*GIVEN REQUEST*:
Every line holding the string "adipose" should be gathered.

┌──

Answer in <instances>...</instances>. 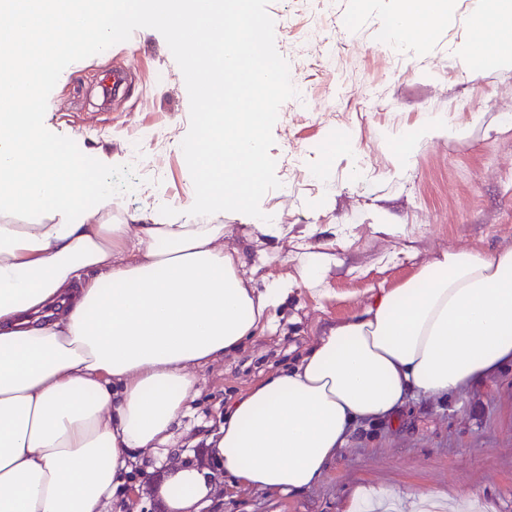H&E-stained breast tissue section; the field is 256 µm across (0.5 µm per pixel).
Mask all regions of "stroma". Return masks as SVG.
I'll return each instance as SVG.
<instances>
[{
  "instance_id": "obj_1",
  "label": "stroma",
  "mask_w": 512,
  "mask_h": 512,
  "mask_svg": "<svg viewBox=\"0 0 512 512\" xmlns=\"http://www.w3.org/2000/svg\"><path fill=\"white\" fill-rule=\"evenodd\" d=\"M491 5L453 0L447 24L425 44L393 54L376 43L392 0H334L330 11L320 0H250L266 23L267 54L288 75V89L265 101L262 199L288 235L265 240L228 203L224 247L243 257L258 288L299 278L306 253L332 263L320 285L294 287L271 310L270 329L197 369L198 395L167 449L135 455L107 512H166L159 487L186 460L212 487L193 512H364L380 501L409 512L406 495L424 492L447 494L452 512H512V367L445 397L409 395L395 418L358 421L300 492L233 485L207 442L254 382L294 365L325 324L360 310L372 290L395 287L444 251L512 249V68L465 69L452 56L471 36L468 17ZM189 65L187 45L140 15L113 34L109 53L88 41L57 59L43 85L40 133L77 164H97L101 149L111 156L113 210L185 201L212 110ZM115 69L127 70V89L105 106L96 81ZM298 84L311 89L304 108L291 92ZM431 113L464 136L423 140L397 168L393 134ZM345 135L352 148L337 150Z\"/></svg>"
}]
</instances>
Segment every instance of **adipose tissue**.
Returning a JSON list of instances; mask_svg holds the SVG:
<instances>
[{
  "label": "adipose tissue",
  "instance_id": "obj_1",
  "mask_svg": "<svg viewBox=\"0 0 512 512\" xmlns=\"http://www.w3.org/2000/svg\"><path fill=\"white\" fill-rule=\"evenodd\" d=\"M233 0H0V512H104L132 452L166 445L196 394L195 368L264 331L287 279L258 289L224 249L213 218L225 201L263 237L288 229L261 206L267 165L262 103L286 74L266 59V25ZM450 0H396L385 21L395 48L422 44ZM147 11L174 36L208 31L191 52L219 112L205 129L195 193L113 216L105 177L89 180L39 132L54 57L93 39L112 48L115 19ZM458 63L512 68V0L478 14ZM224 50L221 74L206 61ZM439 113L400 131L395 160L452 135ZM512 362V249L441 252L414 276L325 325L295 366L253 384L210 437L225 474L246 486L300 491L319 479L359 420L406 396L456 392ZM174 512L209 493L183 468L162 484Z\"/></svg>",
  "mask_w": 512,
  "mask_h": 512
}]
</instances>
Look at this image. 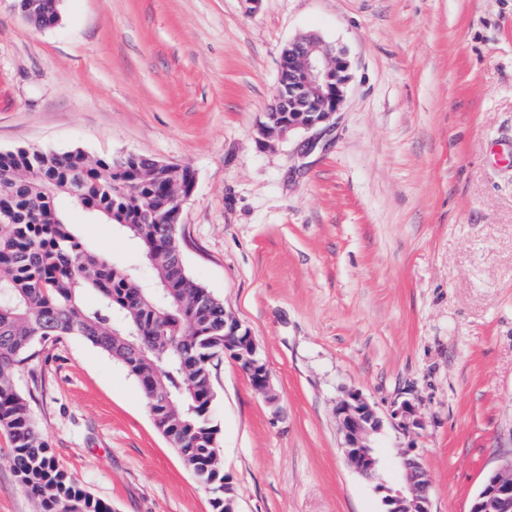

└──

*FULL ANSWER*:
Segment every instance of **adipose tissue**.
  "label": "adipose tissue",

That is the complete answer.